*** Opening of Source information ***

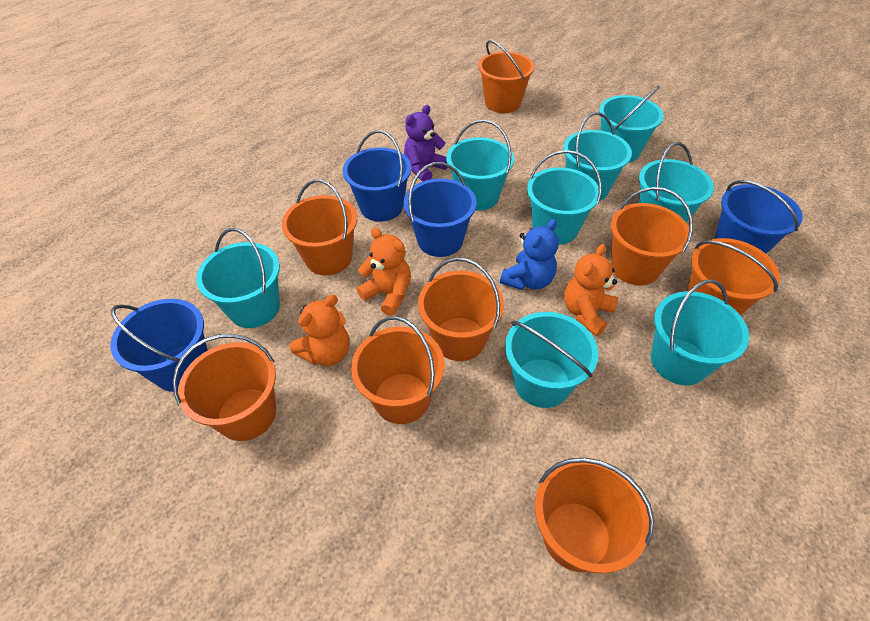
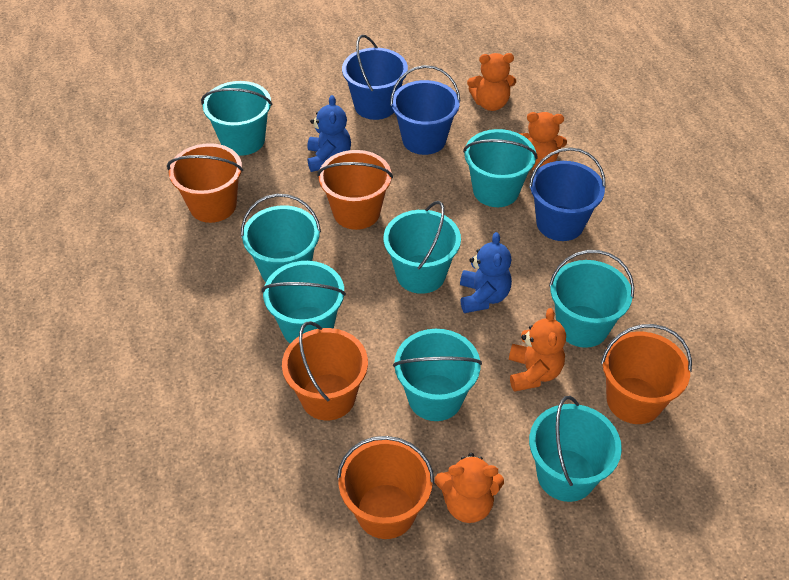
blue bucket: 4 -> 3
blue teddy bear: 1 -> 2
orange bucket: 8 -> 5
orange teddy bear: 3 -> 4
purple teddy bear: 1 -> 0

*** Close of Source information ***

### Directions for this task
Which lines of the data include "teddy"? Copy each of them.

### Task answer
blue teddy bear: 1 -> 2
orange teddy bear: 3 -> 4
purple teddy bear: 1 -> 0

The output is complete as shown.